▸ **Records shown**
____

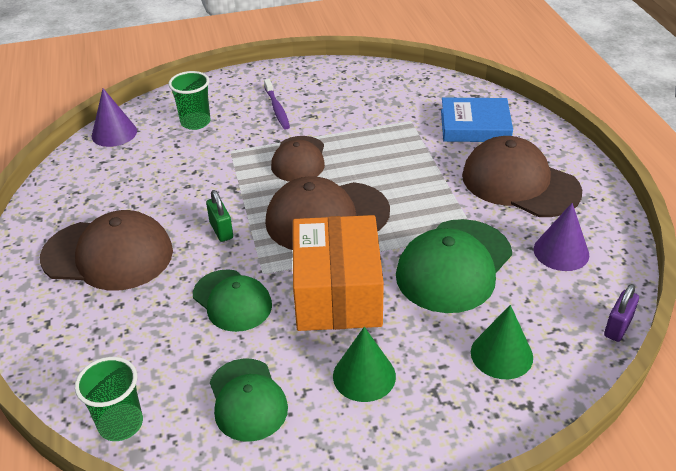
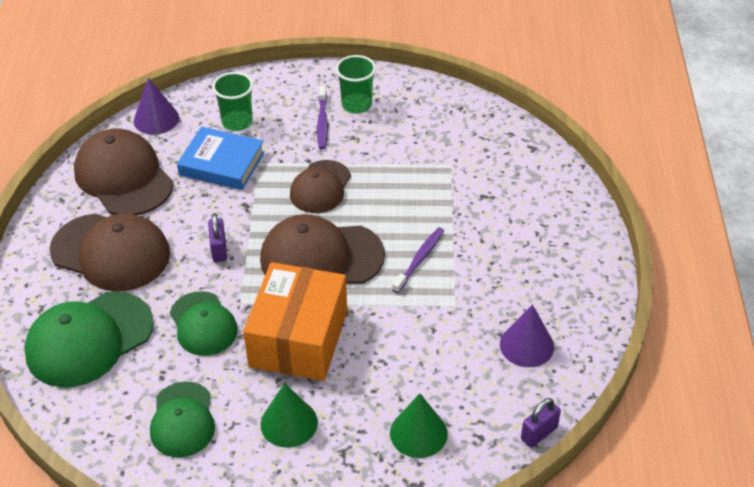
camera: 15 degrees right, 5 degrees up
green cup [75,357,143,441] -> green cup moved to [335,55,376,114]
green padlock [206,190,233,242] -> purple padlock [208,213,227,262]
green cap [396,219,512,313] -> green cap moved to [24,291,154,387]
blue book [441,98,513,142] -> blue book moved to [177,127,265,190]
brown cap [462,136,582,217] -> brown cap moved to [74,129,174,215]
none -> purple toothbrush [392,227,444,293]

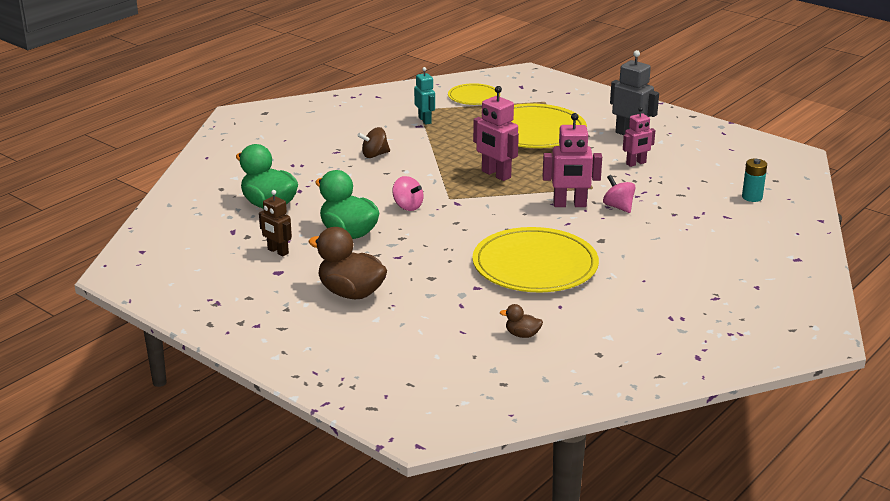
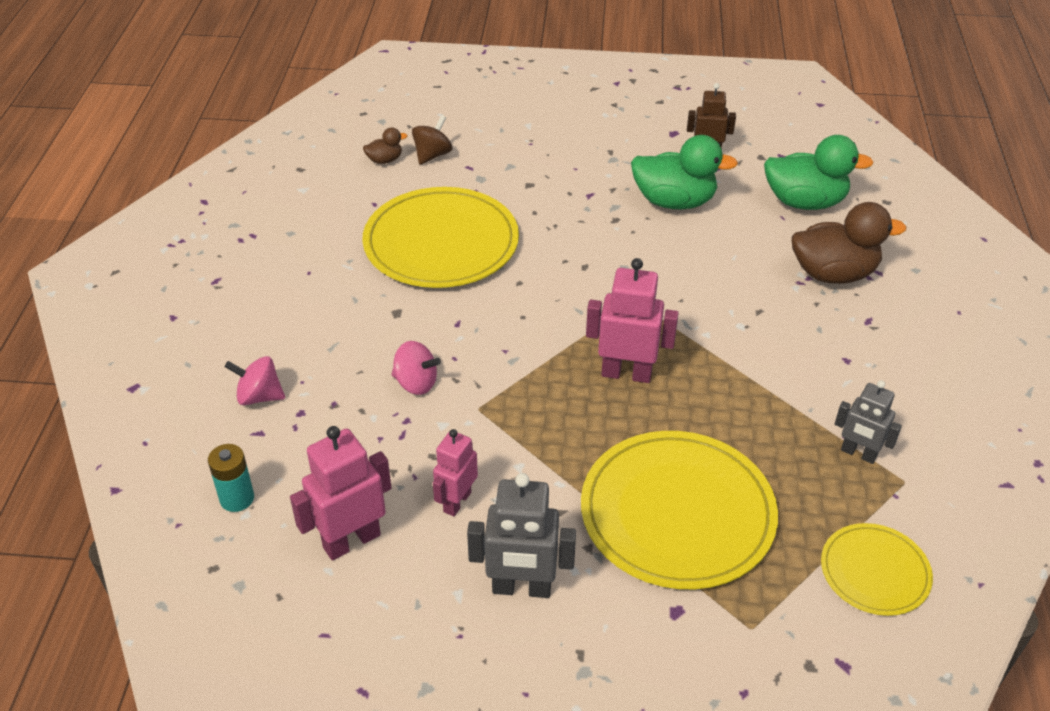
camera: 145 degrees right, 15 degrees up
brown duck [308,227,387,299] -> brown duck moved to [792,202,906,284]
brown spinning top [357,127,390,158] -> brown spinning top moved to [412,115,452,165]
pink spinning top [392,176,423,211] -> pink spinning top moved to [224,356,285,405]
turquoise robot [414,67,435,125] -> grey robot [835,380,902,464]
pink robot [542,113,602,207] -> pink robot moved to [290,426,391,560]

____

▸ **The task**
Only the number is wanted: count the lines of the records that hold the word "robot".

▸ **Exercise output**
2